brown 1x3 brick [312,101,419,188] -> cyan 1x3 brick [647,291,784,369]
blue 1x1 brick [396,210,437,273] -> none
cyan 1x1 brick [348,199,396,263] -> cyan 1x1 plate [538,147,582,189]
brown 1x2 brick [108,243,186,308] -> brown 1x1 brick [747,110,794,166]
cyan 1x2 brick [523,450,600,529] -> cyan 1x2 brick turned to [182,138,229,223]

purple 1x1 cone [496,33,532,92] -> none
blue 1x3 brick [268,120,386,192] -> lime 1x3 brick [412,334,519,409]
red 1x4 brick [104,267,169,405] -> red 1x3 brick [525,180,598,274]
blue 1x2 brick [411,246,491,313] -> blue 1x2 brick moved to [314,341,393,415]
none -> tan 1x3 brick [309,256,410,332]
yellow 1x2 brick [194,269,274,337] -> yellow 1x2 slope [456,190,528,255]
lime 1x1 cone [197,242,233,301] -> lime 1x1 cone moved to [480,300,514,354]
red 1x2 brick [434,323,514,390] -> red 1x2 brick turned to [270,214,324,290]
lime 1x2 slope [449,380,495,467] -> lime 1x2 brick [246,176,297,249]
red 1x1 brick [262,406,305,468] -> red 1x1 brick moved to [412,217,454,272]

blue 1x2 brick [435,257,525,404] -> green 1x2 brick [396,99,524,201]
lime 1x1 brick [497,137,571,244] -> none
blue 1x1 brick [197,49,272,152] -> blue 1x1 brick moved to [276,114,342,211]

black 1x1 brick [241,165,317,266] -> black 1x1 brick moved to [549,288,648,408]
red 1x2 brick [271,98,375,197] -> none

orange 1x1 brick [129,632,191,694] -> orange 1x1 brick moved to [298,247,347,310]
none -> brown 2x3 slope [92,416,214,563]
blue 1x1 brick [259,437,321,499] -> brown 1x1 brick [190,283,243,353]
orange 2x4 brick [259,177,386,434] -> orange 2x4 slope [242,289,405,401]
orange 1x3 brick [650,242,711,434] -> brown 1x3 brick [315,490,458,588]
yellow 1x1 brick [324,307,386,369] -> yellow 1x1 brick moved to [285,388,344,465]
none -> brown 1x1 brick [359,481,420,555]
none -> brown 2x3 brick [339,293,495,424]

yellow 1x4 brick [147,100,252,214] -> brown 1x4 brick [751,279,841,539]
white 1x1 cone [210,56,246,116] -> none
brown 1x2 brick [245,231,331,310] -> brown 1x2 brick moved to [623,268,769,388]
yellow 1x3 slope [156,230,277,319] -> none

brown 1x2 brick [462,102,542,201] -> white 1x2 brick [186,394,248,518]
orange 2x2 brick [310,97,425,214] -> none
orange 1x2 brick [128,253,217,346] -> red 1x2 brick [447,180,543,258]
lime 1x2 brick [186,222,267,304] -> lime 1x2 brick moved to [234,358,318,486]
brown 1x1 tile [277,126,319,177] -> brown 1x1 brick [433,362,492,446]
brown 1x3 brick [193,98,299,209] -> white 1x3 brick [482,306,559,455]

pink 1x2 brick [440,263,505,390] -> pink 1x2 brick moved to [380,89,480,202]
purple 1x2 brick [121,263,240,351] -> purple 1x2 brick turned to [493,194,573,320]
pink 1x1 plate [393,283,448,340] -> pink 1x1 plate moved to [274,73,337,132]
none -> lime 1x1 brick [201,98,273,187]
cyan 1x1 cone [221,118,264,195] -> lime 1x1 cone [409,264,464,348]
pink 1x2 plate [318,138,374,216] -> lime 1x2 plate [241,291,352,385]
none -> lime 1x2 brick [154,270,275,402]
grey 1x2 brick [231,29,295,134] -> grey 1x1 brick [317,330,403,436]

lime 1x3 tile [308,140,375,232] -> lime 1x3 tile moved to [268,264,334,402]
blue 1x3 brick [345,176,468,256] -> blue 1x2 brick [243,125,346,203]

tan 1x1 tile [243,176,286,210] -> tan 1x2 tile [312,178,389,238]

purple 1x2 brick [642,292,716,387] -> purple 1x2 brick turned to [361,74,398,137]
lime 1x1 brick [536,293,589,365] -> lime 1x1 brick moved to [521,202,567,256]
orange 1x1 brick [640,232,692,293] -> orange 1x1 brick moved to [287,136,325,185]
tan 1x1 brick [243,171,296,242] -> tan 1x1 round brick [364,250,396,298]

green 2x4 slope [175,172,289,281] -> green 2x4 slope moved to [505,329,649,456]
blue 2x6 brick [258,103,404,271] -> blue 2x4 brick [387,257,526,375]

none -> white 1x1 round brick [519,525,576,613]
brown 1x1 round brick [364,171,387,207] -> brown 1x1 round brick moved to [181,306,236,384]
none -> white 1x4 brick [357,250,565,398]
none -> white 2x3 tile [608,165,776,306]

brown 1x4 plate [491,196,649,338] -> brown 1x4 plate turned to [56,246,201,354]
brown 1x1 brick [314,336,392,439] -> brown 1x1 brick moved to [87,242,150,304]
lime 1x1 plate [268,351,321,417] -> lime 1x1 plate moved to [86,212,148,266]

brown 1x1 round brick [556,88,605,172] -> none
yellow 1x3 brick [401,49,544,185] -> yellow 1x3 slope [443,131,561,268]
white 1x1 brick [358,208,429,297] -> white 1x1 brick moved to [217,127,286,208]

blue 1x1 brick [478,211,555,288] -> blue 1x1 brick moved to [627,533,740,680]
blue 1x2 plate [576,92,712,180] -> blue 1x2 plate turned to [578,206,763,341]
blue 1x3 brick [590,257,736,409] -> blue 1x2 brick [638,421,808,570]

◆ **Instruction**: Nothing but a number is expected here: how many lines above include the string "pink".

◆ **Written solution**: 3